Exercise aim => Transcribe the entries exactly; images are not part of the copy.

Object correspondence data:
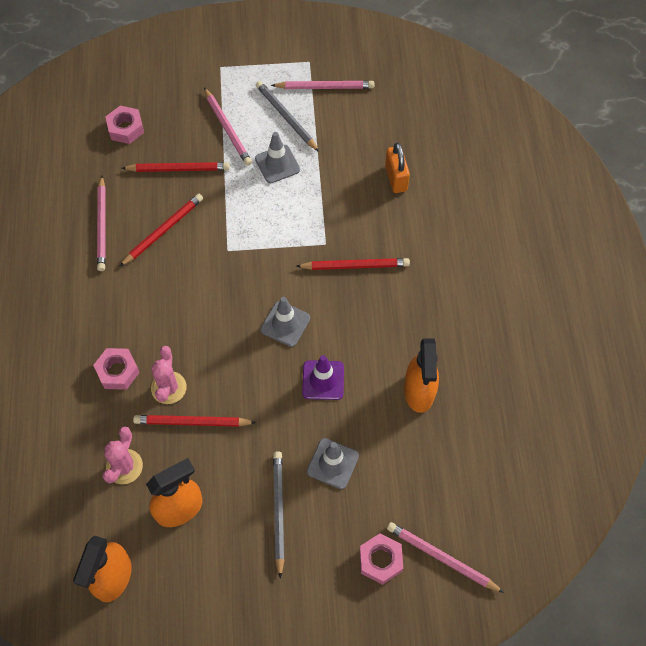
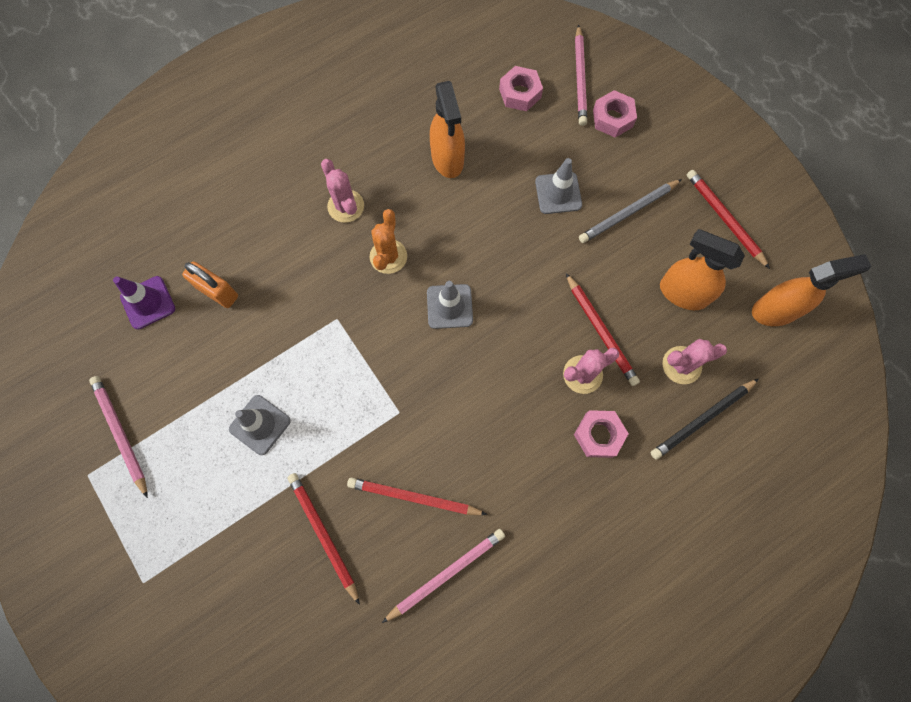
camera: 120 degrees left, 10 degrees up
(75, 453) = (702, 419): none -> black pencil
(126, 128) = (297, 642): pink nut -> pink nut (520, 93)
(227, 129) = (237, 512): pink pencil -> none
(286, 117) = (187, 453): grey pencil -> none
(323, 380) = (486, 242): purple traffic cone -> purple traffic cone (148, 302)
(355, 266) = (347, 277): red pencil -> red pencil (724, 219)
(355, 302) = (388, 256): none -> orange cactus
(396, 178) = (217, 292): orange padlock -> orange padlock turned 75 degrees clockwise
(418, 293) = (346, 206): none -> pink cactus
(419, 391) = (447, 159): orange spray bottle -> orange spray bottle turned 105 degrees clockwise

Solution for this exercise =>
camera: 120 degrees left, 10 degrees up
(75, 453) = (702, 419): none -> black pencil
(126, 128) = (297, 642): pink nut -> pink nut (520, 93)
(227, 129) = (237, 512): pink pencil -> none
(286, 117) = (187, 453): grey pencil -> none
(323, 380) = (486, 242): purple traffic cone -> purple traffic cone (148, 302)
(355, 266) = (347, 277): red pencil -> red pencil (724, 219)
(355, 302) = (388, 256): none -> orange cactus
(396, 178) = (217, 292): orange padlock -> orange padlock turned 75 degrees clockwise
(418, 293) = (346, 206): none -> pink cactus
(419, 391) = (447, 159): orange spray bottle -> orange spray bottle turned 105 degrees clockwise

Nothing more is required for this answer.